* Exercise aim *
Repeat only the lines below from the one containing "C14: 22nF (VOL, VX) -> 22nF (GND, VX)" through the one containing "V2: AC 6V (IN, VX) -> AC 6V (GND, IN)", inclusive, exactly as written.

* Entries supplied *
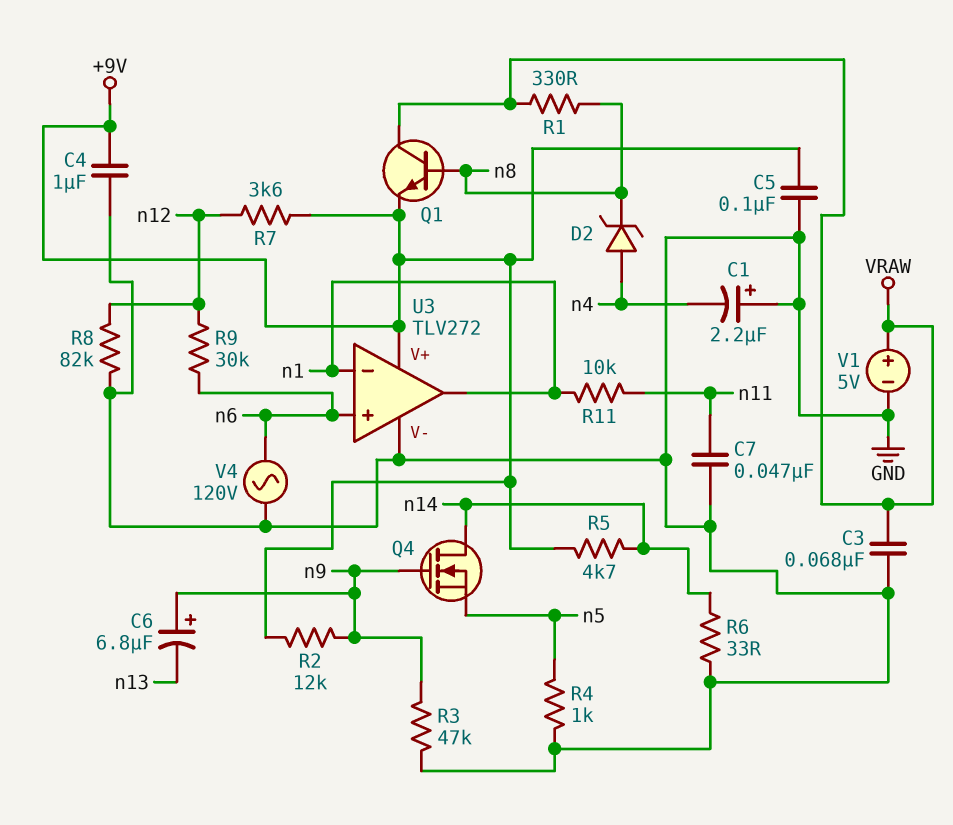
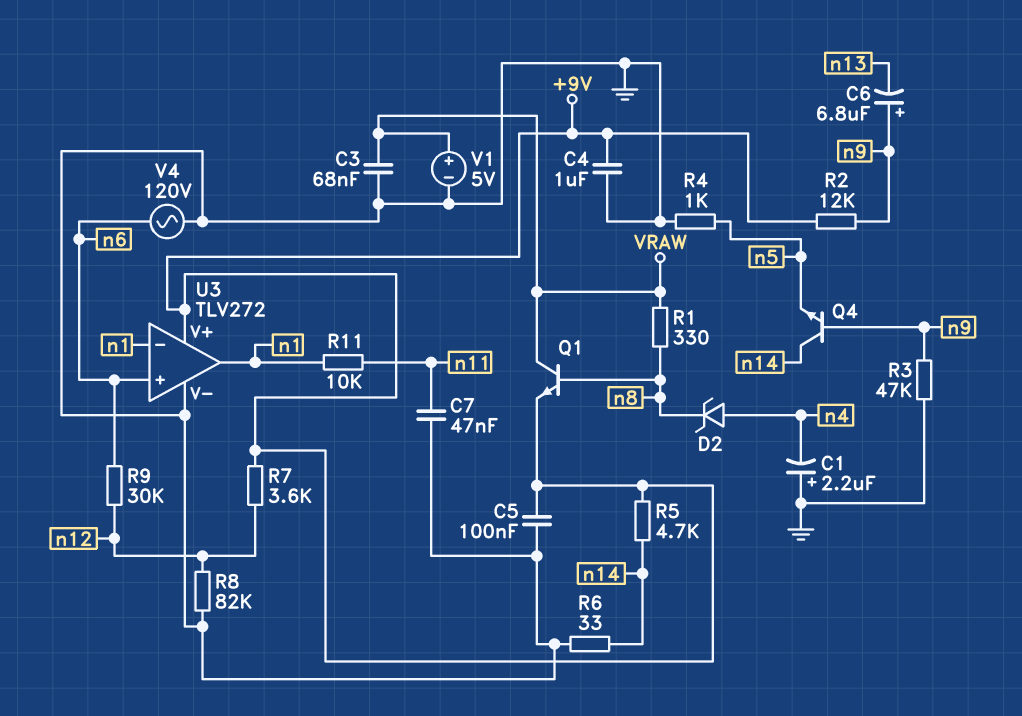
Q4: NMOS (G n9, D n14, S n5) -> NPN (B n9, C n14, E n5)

* * *

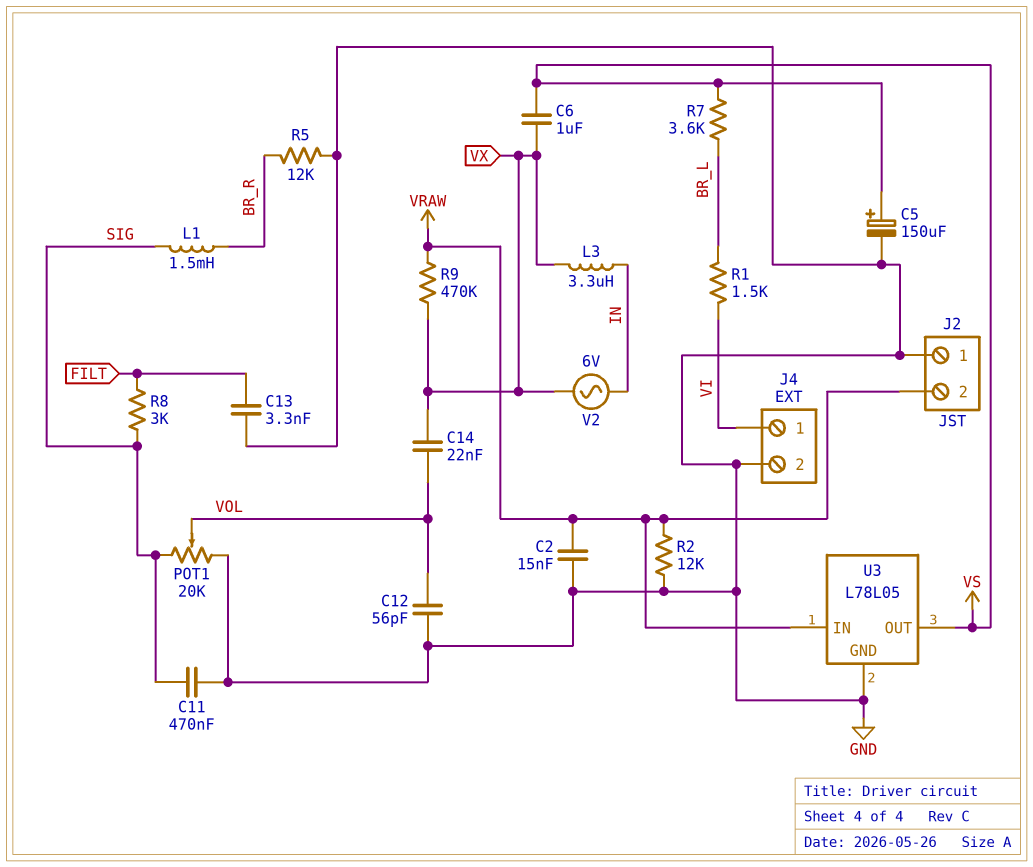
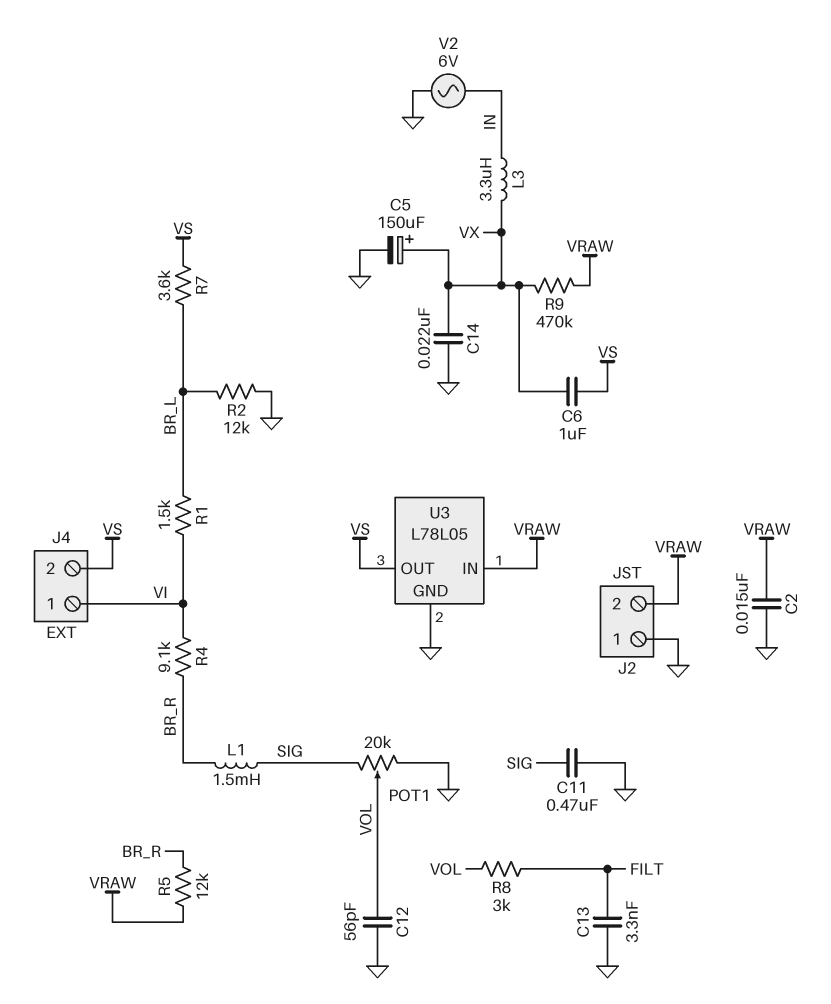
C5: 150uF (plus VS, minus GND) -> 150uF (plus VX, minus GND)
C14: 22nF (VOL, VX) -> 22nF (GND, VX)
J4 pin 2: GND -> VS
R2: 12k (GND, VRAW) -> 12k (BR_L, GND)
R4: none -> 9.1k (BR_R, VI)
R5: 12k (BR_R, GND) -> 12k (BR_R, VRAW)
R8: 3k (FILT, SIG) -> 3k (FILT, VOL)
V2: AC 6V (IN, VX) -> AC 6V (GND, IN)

* Task solution *
C14: 22nF (VOL, VX) -> 22nF (GND, VX)
J4 pin 2: GND -> VS
R2: 12k (GND, VRAW) -> 12k (BR_L, GND)
R4: none -> 9.1k (BR_R, VI)
R5: 12k (BR_R, GND) -> 12k (BR_R, VRAW)
R8: 3k (FILT, SIG) -> 3k (FILT, VOL)
V2: AC 6V (IN, VX) -> AC 6V (GND, IN)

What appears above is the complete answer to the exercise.